*Action item:* Check each line of the data for "cube" and select those that have it.

*Available data:*
--- START ---

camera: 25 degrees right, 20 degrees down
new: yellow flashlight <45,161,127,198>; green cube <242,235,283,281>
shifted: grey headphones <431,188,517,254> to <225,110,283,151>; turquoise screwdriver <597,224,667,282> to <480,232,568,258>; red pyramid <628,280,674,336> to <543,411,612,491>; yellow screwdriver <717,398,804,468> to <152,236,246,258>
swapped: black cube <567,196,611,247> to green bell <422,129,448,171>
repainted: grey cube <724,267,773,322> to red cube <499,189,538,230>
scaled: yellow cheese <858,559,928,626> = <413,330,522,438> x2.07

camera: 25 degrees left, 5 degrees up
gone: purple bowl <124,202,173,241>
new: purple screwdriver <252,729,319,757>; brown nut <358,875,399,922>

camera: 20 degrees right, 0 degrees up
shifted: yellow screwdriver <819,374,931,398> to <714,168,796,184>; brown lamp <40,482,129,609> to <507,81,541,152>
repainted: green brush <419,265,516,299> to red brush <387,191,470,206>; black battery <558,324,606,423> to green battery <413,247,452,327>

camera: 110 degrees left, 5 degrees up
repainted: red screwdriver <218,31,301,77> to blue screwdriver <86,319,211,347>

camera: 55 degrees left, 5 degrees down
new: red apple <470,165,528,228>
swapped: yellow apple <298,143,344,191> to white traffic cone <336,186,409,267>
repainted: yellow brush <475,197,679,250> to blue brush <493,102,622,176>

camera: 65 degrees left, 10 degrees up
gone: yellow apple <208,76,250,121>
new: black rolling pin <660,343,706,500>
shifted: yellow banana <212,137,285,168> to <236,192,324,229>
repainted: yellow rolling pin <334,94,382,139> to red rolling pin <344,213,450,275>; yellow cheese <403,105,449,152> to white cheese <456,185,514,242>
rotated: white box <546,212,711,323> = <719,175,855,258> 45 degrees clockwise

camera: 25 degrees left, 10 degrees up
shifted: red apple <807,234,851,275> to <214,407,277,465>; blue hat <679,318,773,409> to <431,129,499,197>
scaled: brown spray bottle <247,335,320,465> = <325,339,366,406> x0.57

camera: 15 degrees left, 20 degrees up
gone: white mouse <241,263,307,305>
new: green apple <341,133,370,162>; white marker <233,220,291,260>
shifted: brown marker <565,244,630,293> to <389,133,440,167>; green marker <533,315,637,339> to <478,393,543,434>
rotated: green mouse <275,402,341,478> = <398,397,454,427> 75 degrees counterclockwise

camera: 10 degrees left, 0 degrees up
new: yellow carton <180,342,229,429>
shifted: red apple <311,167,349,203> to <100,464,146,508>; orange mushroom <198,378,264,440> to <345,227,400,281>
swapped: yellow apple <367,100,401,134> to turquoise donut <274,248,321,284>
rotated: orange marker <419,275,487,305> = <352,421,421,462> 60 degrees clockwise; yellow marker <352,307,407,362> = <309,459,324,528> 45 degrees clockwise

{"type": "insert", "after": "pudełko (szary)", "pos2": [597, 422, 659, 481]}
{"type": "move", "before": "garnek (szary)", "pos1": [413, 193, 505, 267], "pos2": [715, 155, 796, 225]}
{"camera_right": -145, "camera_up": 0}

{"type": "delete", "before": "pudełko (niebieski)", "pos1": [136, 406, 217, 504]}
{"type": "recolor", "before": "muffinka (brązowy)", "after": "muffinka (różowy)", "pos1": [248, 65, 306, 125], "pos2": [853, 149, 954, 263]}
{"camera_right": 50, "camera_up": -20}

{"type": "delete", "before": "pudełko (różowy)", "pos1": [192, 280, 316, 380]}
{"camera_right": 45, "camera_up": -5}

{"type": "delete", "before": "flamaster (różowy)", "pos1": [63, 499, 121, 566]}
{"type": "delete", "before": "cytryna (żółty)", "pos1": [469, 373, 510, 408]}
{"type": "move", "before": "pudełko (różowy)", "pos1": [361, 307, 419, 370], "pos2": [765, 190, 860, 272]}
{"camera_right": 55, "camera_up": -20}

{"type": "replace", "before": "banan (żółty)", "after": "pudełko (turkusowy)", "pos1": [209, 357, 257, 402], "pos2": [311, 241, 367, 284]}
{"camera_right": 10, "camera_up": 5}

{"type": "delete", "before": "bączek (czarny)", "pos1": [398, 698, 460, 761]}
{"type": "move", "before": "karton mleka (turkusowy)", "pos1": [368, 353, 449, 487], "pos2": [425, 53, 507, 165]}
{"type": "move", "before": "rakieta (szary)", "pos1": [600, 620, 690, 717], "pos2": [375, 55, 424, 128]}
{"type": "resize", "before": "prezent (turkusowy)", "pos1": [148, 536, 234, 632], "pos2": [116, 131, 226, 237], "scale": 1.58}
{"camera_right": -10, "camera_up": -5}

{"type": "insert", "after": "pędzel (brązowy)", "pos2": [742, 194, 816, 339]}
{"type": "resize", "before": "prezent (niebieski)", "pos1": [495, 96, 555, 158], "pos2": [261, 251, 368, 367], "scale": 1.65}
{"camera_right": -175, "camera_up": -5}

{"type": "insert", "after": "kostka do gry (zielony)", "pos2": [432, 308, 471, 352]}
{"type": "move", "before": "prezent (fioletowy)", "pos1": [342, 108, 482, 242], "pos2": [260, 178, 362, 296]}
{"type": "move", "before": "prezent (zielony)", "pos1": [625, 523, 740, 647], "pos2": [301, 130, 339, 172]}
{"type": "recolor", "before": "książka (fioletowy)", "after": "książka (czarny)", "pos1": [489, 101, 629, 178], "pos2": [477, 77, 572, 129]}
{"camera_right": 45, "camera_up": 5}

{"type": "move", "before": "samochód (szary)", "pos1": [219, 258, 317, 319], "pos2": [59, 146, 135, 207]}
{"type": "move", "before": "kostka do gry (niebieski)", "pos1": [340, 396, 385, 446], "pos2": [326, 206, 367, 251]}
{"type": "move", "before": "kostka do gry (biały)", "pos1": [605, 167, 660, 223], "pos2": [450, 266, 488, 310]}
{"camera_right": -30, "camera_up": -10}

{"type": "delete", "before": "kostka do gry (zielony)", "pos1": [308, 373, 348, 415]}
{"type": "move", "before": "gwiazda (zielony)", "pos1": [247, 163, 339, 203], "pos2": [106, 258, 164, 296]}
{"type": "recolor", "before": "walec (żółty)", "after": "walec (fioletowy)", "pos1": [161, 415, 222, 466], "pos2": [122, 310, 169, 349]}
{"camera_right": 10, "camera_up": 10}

--- END ---

*Task answer:*
new: yellow flashlight <45,161,127,198>; green cube <242,235,283,281>
swapped: black cube <567,196,611,247> to green bell <422,129,448,171>
repainted: grey cube <724,267,773,322> to red cube <499,189,538,230>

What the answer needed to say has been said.